WHAT IS EXPECTED:
The answer must be an exact copy of every entry.

SUPPLIED MATERIAL:
*-*-*

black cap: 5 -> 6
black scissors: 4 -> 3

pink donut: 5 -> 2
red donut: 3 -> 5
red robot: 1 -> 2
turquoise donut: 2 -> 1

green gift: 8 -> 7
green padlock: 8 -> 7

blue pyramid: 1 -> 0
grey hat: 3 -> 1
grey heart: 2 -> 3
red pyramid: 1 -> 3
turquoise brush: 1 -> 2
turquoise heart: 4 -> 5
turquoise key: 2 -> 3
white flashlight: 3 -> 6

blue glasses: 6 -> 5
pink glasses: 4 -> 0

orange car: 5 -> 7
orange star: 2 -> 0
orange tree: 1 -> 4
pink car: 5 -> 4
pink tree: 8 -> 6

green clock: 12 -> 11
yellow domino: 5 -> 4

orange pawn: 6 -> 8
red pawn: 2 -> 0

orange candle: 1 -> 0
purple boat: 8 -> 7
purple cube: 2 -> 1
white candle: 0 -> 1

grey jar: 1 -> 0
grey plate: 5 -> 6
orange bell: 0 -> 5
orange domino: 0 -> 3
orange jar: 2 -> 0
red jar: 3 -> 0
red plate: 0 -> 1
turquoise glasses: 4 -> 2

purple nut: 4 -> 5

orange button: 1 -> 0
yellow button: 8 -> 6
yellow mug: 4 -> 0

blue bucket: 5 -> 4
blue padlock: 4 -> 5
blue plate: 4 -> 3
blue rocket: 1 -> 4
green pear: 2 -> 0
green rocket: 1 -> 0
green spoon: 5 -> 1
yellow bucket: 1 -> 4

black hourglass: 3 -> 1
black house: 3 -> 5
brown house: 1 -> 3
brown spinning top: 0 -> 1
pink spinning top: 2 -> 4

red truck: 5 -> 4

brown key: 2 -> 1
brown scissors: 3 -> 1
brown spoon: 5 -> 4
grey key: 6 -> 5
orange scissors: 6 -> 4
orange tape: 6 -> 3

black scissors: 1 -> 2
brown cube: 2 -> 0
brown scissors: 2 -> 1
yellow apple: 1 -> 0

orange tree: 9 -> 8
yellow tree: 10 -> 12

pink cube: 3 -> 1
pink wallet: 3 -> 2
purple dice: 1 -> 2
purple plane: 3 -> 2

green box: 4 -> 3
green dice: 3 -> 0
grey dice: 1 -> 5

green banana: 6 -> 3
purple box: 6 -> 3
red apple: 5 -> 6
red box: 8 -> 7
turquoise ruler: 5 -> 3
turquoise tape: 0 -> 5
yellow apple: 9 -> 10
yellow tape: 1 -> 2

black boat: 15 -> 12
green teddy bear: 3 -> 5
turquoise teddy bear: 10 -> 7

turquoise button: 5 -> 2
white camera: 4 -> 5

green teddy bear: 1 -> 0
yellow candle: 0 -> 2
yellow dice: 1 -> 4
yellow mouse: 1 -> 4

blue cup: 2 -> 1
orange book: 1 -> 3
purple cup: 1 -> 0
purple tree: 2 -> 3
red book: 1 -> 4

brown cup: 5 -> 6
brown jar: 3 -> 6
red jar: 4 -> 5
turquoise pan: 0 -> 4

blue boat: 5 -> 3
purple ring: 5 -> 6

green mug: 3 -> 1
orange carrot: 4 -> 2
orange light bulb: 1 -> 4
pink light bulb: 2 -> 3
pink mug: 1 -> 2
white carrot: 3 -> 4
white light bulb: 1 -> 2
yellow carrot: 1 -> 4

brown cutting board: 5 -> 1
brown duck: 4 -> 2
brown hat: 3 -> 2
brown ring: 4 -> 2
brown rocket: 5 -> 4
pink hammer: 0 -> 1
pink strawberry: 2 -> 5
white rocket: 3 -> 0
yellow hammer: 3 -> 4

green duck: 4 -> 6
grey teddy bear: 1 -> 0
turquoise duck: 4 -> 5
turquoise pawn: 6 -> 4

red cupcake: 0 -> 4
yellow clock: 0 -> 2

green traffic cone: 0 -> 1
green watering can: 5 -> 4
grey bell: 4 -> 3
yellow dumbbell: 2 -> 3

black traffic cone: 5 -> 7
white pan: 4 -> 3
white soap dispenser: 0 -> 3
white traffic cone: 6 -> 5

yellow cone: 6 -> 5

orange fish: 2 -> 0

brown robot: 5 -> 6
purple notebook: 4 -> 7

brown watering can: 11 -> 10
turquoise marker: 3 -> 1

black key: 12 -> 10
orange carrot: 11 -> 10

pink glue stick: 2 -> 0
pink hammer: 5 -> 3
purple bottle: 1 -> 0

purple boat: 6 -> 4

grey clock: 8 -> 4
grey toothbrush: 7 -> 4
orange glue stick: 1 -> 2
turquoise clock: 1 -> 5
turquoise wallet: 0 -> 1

*-*-*

EXPECTED ANSWER:
black cap: 5 -> 6
black scissors: 4 -> 3

pink donut: 5 -> 2
red donut: 3 -> 5
red robot: 1 -> 2
turquoise donut: 2 -> 1

green gift: 8 -> 7
green padlock: 8 -> 7

blue pyramid: 1 -> 0
grey hat: 3 -> 1
grey heart: 2 -> 3
red pyramid: 1 -> 3
turquoise brush: 1 -> 2
turquoise heart: 4 -> 5
turquoise key: 2 -> 3
white flashlight: 3 -> 6

blue glasses: 6 -> 5
pink glasses: 4 -> 0

orange car: 5 -> 7
orange star: 2 -> 0
orange tree: 1 -> 4
pink car: 5 -> 4
pink tree: 8 -> 6

green clock: 12 -> 11
yellow domino: 5 -> 4

orange pawn: 6 -> 8
red pawn: 2 -> 0

orange candle: 1 -> 0
purple boat: 8 -> 7
purple cube: 2 -> 1
white candle: 0 -> 1

grey jar: 1 -> 0
grey plate: 5 -> 6
orange bell: 0 -> 5
orange domino: 0 -> 3
orange jar: 2 -> 0
red jar: 3 -> 0
red plate: 0 -> 1
turquoise glasses: 4 -> 2

purple nut: 4 -> 5

orange button: 1 -> 0
yellow button: 8 -> 6
yellow mug: 4 -> 0

blue bucket: 5 -> 4
blue padlock: 4 -> 5
blue plate: 4 -> 3
blue rocket: 1 -> 4
green pear: 2 -> 0
green rocket: 1 -> 0
green spoon: 5 -> 1
yellow bucket: 1 -> 4

black hourglass: 3 -> 1
black house: 3 -> 5
brown house: 1 -> 3
brown spinning top: 0 -> 1
pink spinning top: 2 -> 4

red truck: 5 -> 4

brown key: 2 -> 1
brown scissors: 3 -> 1
brown spoon: 5 -> 4
grey key: 6 -> 5
orange scissors: 6 -> 4
orange tape: 6 -> 3

black scissors: 1 -> 2
brown cube: 2 -> 0
brown scissors: 2 -> 1
yellow apple: 1 -> 0

orange tree: 9 -> 8
yellow tree: 10 -> 12

pink cube: 3 -> 1
pink wallet: 3 -> 2
purple dice: 1 -> 2
purple plane: 3 -> 2

green box: 4 -> 3
green dice: 3 -> 0
grey dice: 1 -> 5

green banana: 6 -> 3
purple box: 6 -> 3
red apple: 5 -> 6
red box: 8 -> 7
turquoise ruler: 5 -> 3
turquoise tape: 0 -> 5
yellow apple: 9 -> 10
yellow tape: 1 -> 2

black boat: 15 -> 12
green teddy bear: 3 -> 5
turquoise teddy bear: 10 -> 7

turquoise button: 5 -> 2
white camera: 4 -> 5

green teddy bear: 1 -> 0
yellow candle: 0 -> 2
yellow dice: 1 -> 4
yellow mouse: 1 -> 4

blue cup: 2 -> 1
orange book: 1 -> 3
purple cup: 1 -> 0
purple tree: 2 -> 3
red book: 1 -> 4

brown cup: 5 -> 6
brown jar: 3 -> 6
red jar: 4 -> 5
turquoise pan: 0 -> 4

blue boat: 5 -> 3
purple ring: 5 -> 6

green mug: 3 -> 1
orange carrot: 4 -> 2
orange light bulb: 1 -> 4
pink light bulb: 2 -> 3
pink mug: 1 -> 2
white carrot: 3 -> 4
white light bulb: 1 -> 2
yellow carrot: 1 -> 4

brown cutting board: 5 -> 1
brown duck: 4 -> 2
brown hat: 3 -> 2
brown ring: 4 -> 2
brown rocket: 5 -> 4
pink hammer: 0 -> 1
pink strawberry: 2 -> 5
white rocket: 3 -> 0
yellow hammer: 3 -> 4

green duck: 4 -> 6
grey teddy bear: 1 -> 0
turquoise duck: 4 -> 5
turquoise pawn: 6 -> 4

red cupcake: 0 -> 4
yellow clock: 0 -> 2

green traffic cone: 0 -> 1
green watering can: 5 -> 4
grey bell: 4 -> 3
yellow dumbbell: 2 -> 3

black traffic cone: 5 -> 7
white pan: 4 -> 3
white soap dispenser: 0 -> 3
white traffic cone: 6 -> 5

yellow cone: 6 -> 5

orange fish: 2 -> 0

brown robot: 5 -> 6
purple notebook: 4 -> 7

brown watering can: 11 -> 10
turquoise marker: 3 -> 1

black key: 12 -> 10
orange carrot: 11 -> 10

pink glue stick: 2 -> 0
pink hammer: 5 -> 3
purple bottle: 1 -> 0

purple boat: 6 -> 4

grey clock: 8 -> 4
grey toothbrush: 7 -> 4
orange glue stick: 1 -> 2
turquoise clock: 1 -> 5
turquoise wallet: 0 -> 1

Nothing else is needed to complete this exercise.